[EXTRACTED INFORMATION Boundary: Start]
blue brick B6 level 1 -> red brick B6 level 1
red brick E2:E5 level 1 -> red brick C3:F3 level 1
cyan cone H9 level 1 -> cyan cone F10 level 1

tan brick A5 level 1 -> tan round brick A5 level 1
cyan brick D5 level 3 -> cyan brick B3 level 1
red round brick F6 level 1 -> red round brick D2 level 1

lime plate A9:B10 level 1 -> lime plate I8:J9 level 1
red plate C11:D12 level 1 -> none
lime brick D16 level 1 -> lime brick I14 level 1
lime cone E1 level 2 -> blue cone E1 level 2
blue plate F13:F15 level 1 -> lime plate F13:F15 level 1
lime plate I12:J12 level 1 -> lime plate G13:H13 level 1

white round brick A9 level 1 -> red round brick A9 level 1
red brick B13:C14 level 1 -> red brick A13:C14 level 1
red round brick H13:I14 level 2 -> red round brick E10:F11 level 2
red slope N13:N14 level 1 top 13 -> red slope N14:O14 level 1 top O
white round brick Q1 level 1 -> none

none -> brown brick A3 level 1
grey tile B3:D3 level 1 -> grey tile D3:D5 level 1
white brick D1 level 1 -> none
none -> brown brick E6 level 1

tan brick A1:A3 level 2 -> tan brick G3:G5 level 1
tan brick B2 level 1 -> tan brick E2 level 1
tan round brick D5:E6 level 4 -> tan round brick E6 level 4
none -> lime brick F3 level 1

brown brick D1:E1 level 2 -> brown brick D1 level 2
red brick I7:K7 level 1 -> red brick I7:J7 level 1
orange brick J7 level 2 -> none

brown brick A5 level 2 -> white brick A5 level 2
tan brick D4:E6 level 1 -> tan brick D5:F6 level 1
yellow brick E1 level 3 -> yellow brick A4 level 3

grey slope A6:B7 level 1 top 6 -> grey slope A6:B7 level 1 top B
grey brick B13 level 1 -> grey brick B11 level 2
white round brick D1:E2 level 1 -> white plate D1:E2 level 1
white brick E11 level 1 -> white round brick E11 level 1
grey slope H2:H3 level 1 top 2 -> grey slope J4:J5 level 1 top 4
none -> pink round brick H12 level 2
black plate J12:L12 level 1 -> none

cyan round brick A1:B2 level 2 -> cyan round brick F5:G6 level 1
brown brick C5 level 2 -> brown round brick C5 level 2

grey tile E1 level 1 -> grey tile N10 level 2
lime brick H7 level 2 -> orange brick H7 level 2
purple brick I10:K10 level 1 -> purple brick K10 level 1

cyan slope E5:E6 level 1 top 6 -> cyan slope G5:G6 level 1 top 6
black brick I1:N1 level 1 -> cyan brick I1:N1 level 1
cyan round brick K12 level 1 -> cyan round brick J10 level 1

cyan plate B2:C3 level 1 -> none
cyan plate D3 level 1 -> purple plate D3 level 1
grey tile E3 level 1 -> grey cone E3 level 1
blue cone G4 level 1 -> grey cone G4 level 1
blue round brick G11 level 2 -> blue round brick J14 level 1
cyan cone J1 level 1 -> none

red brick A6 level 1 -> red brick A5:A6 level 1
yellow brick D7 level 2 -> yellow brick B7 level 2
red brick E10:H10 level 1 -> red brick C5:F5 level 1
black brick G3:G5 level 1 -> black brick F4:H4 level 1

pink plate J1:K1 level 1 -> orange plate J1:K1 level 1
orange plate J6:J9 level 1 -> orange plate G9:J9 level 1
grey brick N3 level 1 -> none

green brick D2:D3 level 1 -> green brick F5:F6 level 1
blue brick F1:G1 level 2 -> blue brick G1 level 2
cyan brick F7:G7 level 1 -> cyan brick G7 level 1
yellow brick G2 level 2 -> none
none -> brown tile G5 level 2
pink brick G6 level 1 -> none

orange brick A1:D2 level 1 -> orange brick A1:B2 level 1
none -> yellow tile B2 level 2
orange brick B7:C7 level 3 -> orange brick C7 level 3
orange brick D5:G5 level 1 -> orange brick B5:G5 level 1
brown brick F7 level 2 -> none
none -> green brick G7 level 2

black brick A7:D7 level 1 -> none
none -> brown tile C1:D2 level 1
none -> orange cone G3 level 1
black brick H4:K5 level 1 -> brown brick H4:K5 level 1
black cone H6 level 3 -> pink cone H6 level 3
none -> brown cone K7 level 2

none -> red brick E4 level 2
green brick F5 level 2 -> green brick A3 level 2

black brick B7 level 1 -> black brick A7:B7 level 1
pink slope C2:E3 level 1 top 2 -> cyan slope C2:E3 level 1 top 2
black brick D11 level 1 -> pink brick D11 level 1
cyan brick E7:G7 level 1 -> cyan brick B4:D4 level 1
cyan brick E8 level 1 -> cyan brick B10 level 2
[EXTRACTED INFORMATION Boundary: End]
[TASK DESCRIPTION]:
Repeat every record, keeping each word and mark exactly as it is.

[TASK OUTPUT]:
blue brick B6 level 1 -> red brick B6 level 1
red brick E2:E5 level 1 -> red brick C3:F3 level 1
cyan cone H9 level 1 -> cyan cone F10 level 1

tan brick A5 level 1 -> tan round brick A5 level 1
cyan brick D5 level 3 -> cyan brick B3 level 1
red round brick F6 level 1 -> red round brick D2 level 1

lime plate A9:B10 level 1 -> lime plate I8:J9 level 1
red plate C11:D12 level 1 -> none
lime brick D16 level 1 -> lime brick I14 level 1
lime cone E1 level 2 -> blue cone E1 level 2
blue plate F13:F15 level 1 -> lime plate F13:F15 level 1
lime plate I12:J12 level 1 -> lime plate G13:H13 level 1

white round brick A9 level 1 -> red round brick A9 level 1
red brick B13:C14 level 1 -> red brick A13:C14 level 1
red round brick H13:I14 level 2 -> red round brick E10:F11 level 2
red slope N13:N14 level 1 top 13 -> red slope N14:O14 level 1 top O
white round brick Q1 level 1 -> none

none -> brown brick A3 level 1
grey tile B3:D3 level 1 -> grey tile D3:D5 level 1
white brick D1 level 1 -> none
none -> brown brick E6 level 1

tan brick A1:A3 level 2 -> tan brick G3:G5 level 1
tan brick B2 level 1 -> tan brick E2 level 1
tan round brick D5:E6 level 4 -> tan round brick E6 level 4
none -> lime brick F3 level 1

brown brick D1:E1 level 2 -> brown brick D1 level 2
red brick I7:K7 level 1 -> red brick I7:J7 level 1
orange brick J7 level 2 -> none

brown brick A5 level 2 -> white brick A5 level 2
tan brick D4:E6 level 1 -> tan brick D5:F6 level 1
yellow brick E1 level 3 -> yellow brick A4 level 3

grey slope A6:B7 level 1 top 6 -> grey slope A6:B7 level 1 top B
grey brick B13 level 1 -> grey brick B11 level 2
white round brick D1:E2 level 1 -> white plate D1:E2 level 1
white brick E11 level 1 -> white round brick E11 level 1
grey slope H2:H3 level 1 top 2 -> grey slope J4:J5 level 1 top 4
none -> pink round brick H12 level 2
black plate J12:L12 level 1 -> none

cyan round brick A1:B2 level 2 -> cyan round brick F5:G6 level 1
brown brick C5 level 2 -> brown round brick C5 level 2

grey tile E1 level 1 -> grey tile N10 level 2
lime brick H7 level 2 -> orange brick H7 level 2
purple brick I10:K10 level 1 -> purple brick K10 level 1

cyan slope E5:E6 level 1 top 6 -> cyan slope G5:G6 level 1 top 6
black brick I1:N1 level 1 -> cyan brick I1:N1 level 1
cyan round brick K12 level 1 -> cyan round brick J10 level 1

cyan plate B2:C3 level 1 -> none
cyan plate D3 level 1 -> purple plate D3 level 1
grey tile E3 level 1 -> grey cone E3 level 1
blue cone G4 level 1 -> grey cone G4 level 1
blue round brick G11 level 2 -> blue round brick J14 level 1
cyan cone J1 level 1 -> none

red brick A6 level 1 -> red brick A5:A6 level 1
yellow brick D7 level 2 -> yellow brick B7 level 2
red brick E10:H10 level 1 -> red brick C5:F5 level 1
black brick G3:G5 level 1 -> black brick F4:H4 level 1

pink plate J1:K1 level 1 -> orange plate J1:K1 level 1
orange plate J6:J9 level 1 -> orange plate G9:J9 level 1
grey brick N3 level 1 -> none

green brick D2:D3 level 1 -> green brick F5:F6 level 1
blue brick F1:G1 level 2 -> blue brick G1 level 2
cyan brick F7:G7 level 1 -> cyan brick G7 level 1
yellow brick G2 level 2 -> none
none -> brown tile G5 level 2
pink brick G6 level 1 -> none

orange brick A1:D2 level 1 -> orange brick A1:B2 level 1
none -> yellow tile B2 level 2
orange brick B7:C7 level 3 -> orange brick C7 level 3
orange brick D5:G5 level 1 -> orange brick B5:G5 level 1
brown brick F7 level 2 -> none
none -> green brick G7 level 2

black brick A7:D7 level 1 -> none
none -> brown tile C1:D2 level 1
none -> orange cone G3 level 1
black brick H4:K5 level 1 -> brown brick H4:K5 level 1
black cone H6 level 3 -> pink cone H6 level 3
none -> brown cone K7 level 2

none -> red brick E4 level 2
green brick F5 level 2 -> green brick A3 level 2

black brick B7 level 1 -> black brick A7:B7 level 1
pink slope C2:E3 level 1 top 2 -> cyan slope C2:E3 level 1 top 2
black brick D11 level 1 -> pink brick D11 level 1
cyan brick E7:G7 level 1 -> cyan brick B4:D4 level 1
cyan brick E8 level 1 -> cyan brick B10 level 2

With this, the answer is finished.